__Brief__: Copy out the records in full, word for word, without pictures.

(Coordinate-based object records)
Segment Open

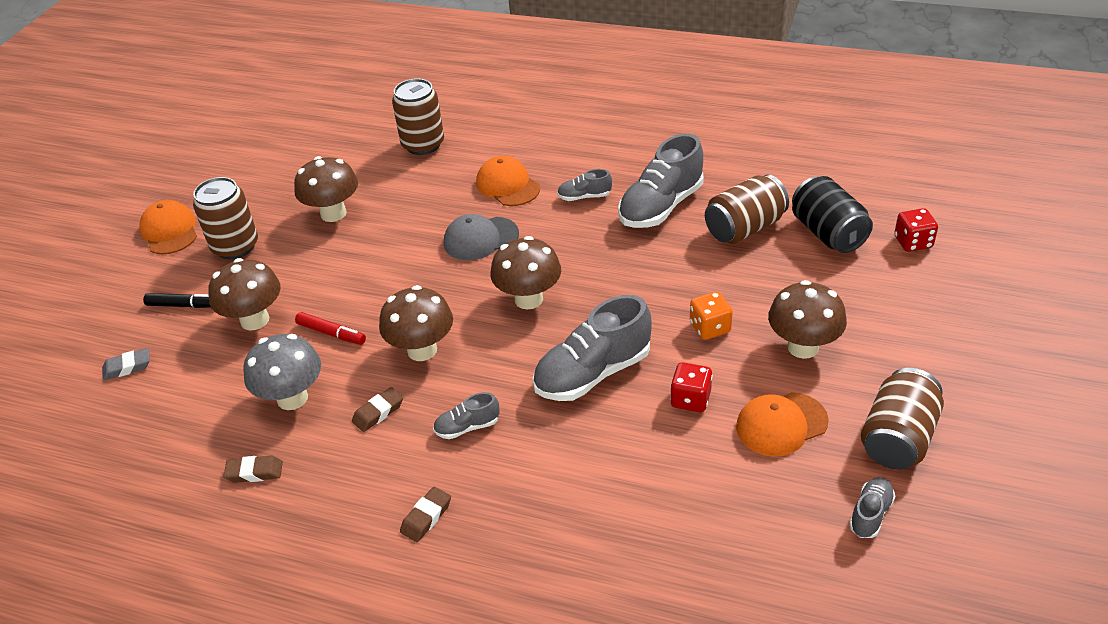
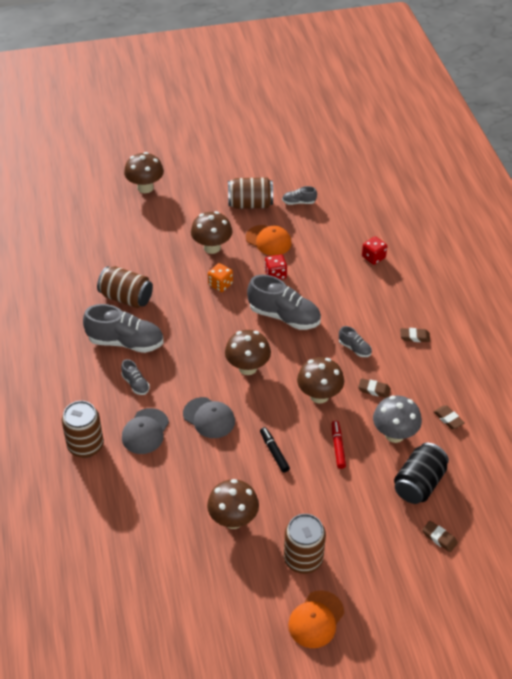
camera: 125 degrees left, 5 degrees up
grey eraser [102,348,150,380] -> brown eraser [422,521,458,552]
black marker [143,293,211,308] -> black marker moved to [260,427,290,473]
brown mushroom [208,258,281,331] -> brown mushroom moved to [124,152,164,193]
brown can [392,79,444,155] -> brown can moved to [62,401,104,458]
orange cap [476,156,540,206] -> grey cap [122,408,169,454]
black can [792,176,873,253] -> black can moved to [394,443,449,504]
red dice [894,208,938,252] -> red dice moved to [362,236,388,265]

Segment Closed

__The answer__:
camera: 125 degrees left, 5 degrees up
grey eraser [102,348,150,380] -> brown eraser [422,521,458,552]
black marker [143,293,211,308] -> black marker moved to [260,427,290,473]
brown mushroom [208,258,281,331] -> brown mushroom moved to [124,152,164,193]
brown can [392,79,444,155] -> brown can moved to [62,401,104,458]
orange cap [476,156,540,206] -> grey cap [122,408,169,454]
black can [792,176,873,253] -> black can moved to [394,443,449,504]
red dice [894,208,938,252] -> red dice moved to [362,236,388,265]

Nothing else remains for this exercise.